Collect all lines below with the string "right".

• Records provided
════════

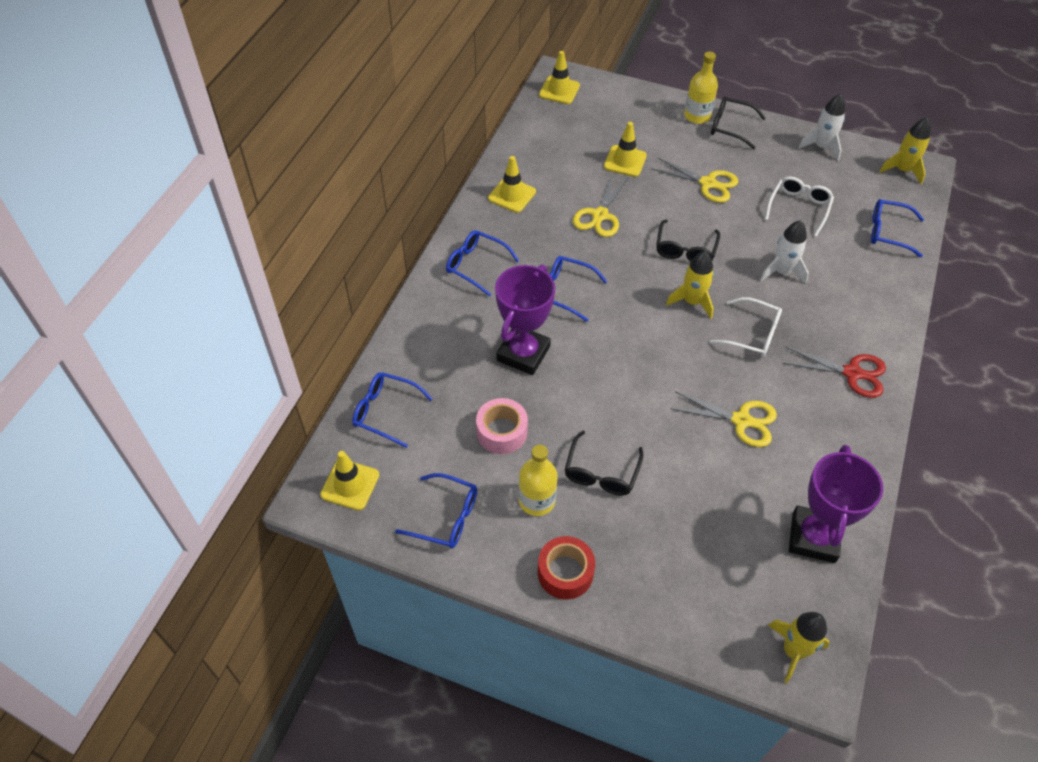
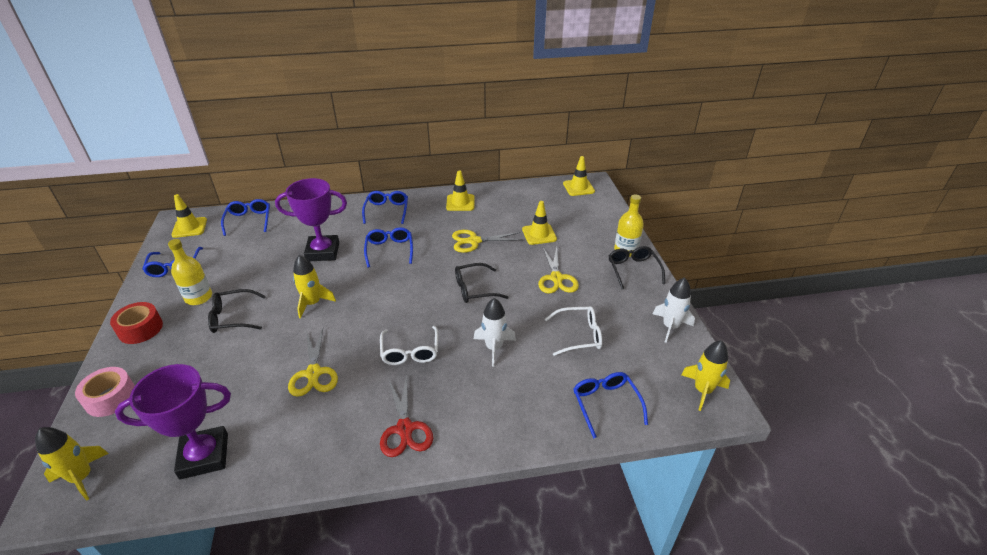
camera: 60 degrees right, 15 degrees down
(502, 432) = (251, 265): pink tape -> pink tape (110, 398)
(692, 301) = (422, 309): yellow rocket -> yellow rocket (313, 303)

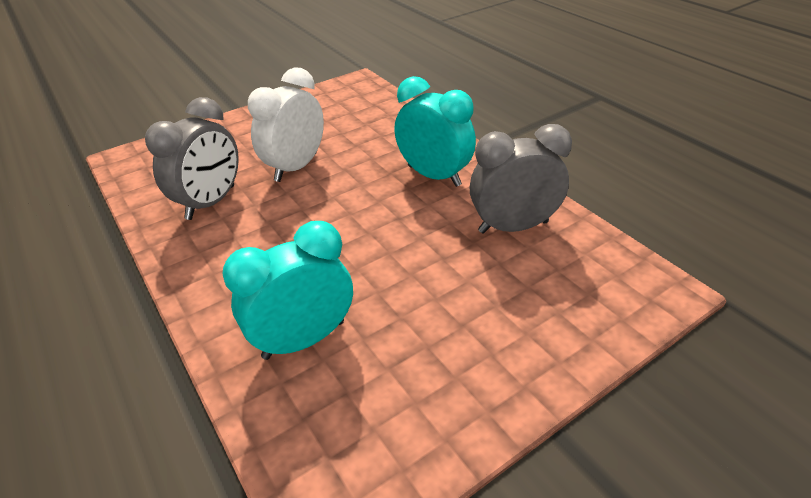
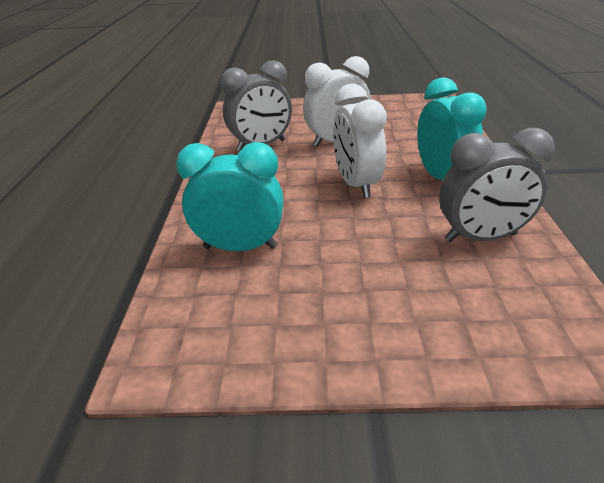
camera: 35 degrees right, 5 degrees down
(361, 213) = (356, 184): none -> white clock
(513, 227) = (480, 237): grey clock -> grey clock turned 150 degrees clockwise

════════

• Answer space
camera: 60 degrees right, 15 degrees down
camera: 35 degrees right, 5 degrees down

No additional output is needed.